— What you need to do —
Write out nothing except the lines of the entries below, from the first through the one containing "degrees clockwise |", exactly and without pictures.

— Dataset extract —
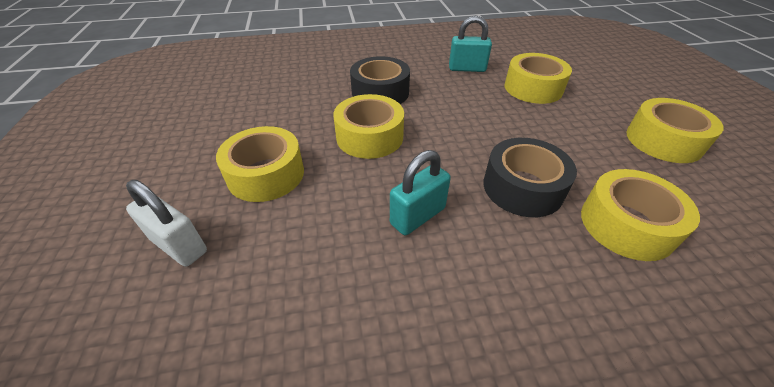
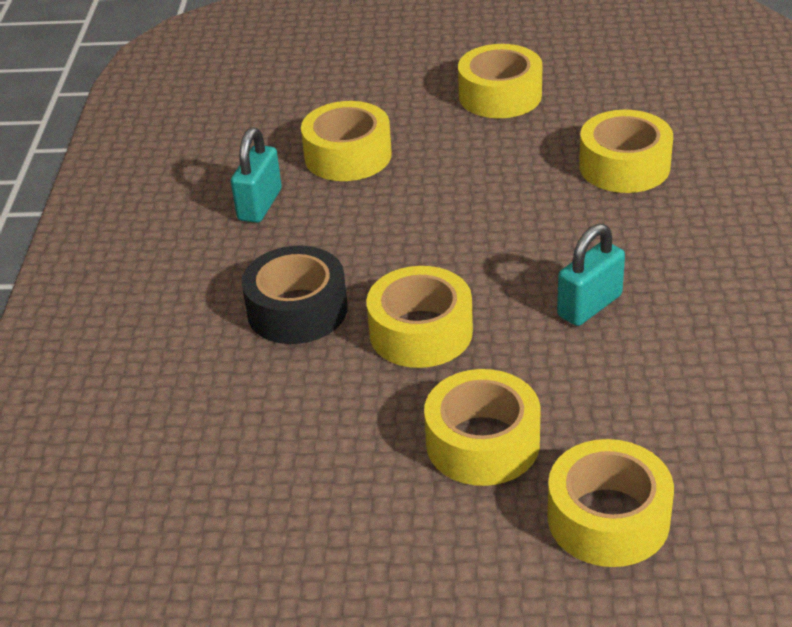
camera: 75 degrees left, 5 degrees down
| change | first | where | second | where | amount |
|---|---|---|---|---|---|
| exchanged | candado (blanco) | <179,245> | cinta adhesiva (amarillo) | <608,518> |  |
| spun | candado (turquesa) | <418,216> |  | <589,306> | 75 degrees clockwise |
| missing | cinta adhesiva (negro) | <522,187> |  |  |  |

— Answer below —
camera: 75 degrees left, 5 degrees down
| change | first | where | second | where | amount |
|---|---|---|---|---|---|
| exchanged | candado (blanco) | <179,245> | cinta adhesiva (amarillo) | <608,518> |  |
| spun | candado (turquesa) | <418,216> |  | <589,306> | 75 degrees clockwise |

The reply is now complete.